**What is asked**
Transcribe each record exactly. Include every one.

**Dataset records**
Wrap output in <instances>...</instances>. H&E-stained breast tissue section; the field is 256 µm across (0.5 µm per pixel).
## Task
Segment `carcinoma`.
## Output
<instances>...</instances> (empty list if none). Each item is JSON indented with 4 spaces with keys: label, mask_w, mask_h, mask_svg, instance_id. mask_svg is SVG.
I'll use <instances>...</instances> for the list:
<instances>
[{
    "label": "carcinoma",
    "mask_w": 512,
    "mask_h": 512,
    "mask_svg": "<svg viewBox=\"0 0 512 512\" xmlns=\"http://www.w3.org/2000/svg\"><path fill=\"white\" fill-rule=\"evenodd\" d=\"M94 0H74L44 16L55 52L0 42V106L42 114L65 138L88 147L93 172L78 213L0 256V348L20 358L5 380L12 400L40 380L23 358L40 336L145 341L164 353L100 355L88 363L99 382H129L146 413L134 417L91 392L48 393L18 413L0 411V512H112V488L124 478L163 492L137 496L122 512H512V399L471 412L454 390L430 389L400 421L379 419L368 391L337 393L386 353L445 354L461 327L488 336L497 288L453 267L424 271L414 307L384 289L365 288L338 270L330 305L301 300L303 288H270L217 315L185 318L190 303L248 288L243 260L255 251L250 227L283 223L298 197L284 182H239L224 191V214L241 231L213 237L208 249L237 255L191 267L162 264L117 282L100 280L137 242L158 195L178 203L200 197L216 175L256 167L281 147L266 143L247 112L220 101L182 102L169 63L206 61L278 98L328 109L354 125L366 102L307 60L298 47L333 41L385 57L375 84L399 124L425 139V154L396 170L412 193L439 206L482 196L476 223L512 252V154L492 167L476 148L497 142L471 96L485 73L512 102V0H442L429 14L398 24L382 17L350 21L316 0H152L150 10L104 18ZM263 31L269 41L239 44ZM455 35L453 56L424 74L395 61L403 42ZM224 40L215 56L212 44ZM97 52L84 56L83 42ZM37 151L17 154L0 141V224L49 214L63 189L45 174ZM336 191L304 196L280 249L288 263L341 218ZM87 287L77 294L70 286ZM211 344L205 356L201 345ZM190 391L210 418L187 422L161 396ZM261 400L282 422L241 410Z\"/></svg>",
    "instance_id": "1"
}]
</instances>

**Answer**
Wrap output in <instances>...</instances>. H&E-stained breast tissue section; the field is 256 µm across (0.5 µm per pixel).
## Task
Segment `carcinoma`.
## Output
<instances>...</instances> (empty list if none). Each item is JSON indented with 4 spaces with keys: label, mask_w, mask_h, mask_svg, instance_id. mask_svg is SVG.
I'll use <instances>...</instances> for the list:
<instances>
[{
    "label": "carcinoma",
    "mask_w": 512,
    "mask_h": 512,
    "mask_svg": "<svg viewBox=\"0 0 512 512\" xmlns=\"http://www.w3.org/2000/svg\"><path fill=\"white\" fill-rule=\"evenodd\" d=\"M94 0H74L44 16L55 52L0 42V106L42 114L65 138L88 147L93 172L78 213L0 256V348L20 358L5 380L12 400L40 380L23 358L40 336L145 341L164 353L100 355L88 363L99 382H129L146 413L134 417L91 392L48 393L18 413L0 411V512H112V488L124 478L163 492L137 496L122 512H512V399L471 412L454 390L430 389L400 421L379 419L368 391L337 393L386 353L445 354L461 327L488 336L497 288L453 267L424 271L414 307L384 289L365 288L338 270L330 305L301 300L303 288H270L217 315L185 318L190 303L248 288L243 260L255 251L250 227L283 223L298 197L284 182H239L224 191V214L241 231L213 237L208 249L237 255L191 267L162 264L117 282L100 280L137 242L158 195L178 203L200 197L216 175L256 167L281 147L266 143L247 112L220 101L182 102L169 63L206 61L278 98L328 109L354 125L366 102L307 60L298 47L333 41L385 57L375 84L399 124L425 139V154L396 170L412 193L439 206L482 196L476 223L512 252V154L492 167L476 148L497 142L471 96L485 73L512 102V0H442L429 14L398 24L382 17L350 21L316 0H152L150 10L104 18ZM263 31L269 41L239 44ZM455 35L453 56L424 74L395 61L403 42ZM224 40L215 56L212 44ZM97 52L84 56L83 42ZM37 151L17 154L0 141V224L49 214L63 189L45 174ZM336 191L304 196L280 249L288 263L341 218ZM87 287L77 294L70 286ZM211 344L205 356L201 345ZM190 391L210 418L187 422L161 396ZM261 400L282 422L241 410Z\"/></svg>",
    "instance_id": "1"
}]
</instances>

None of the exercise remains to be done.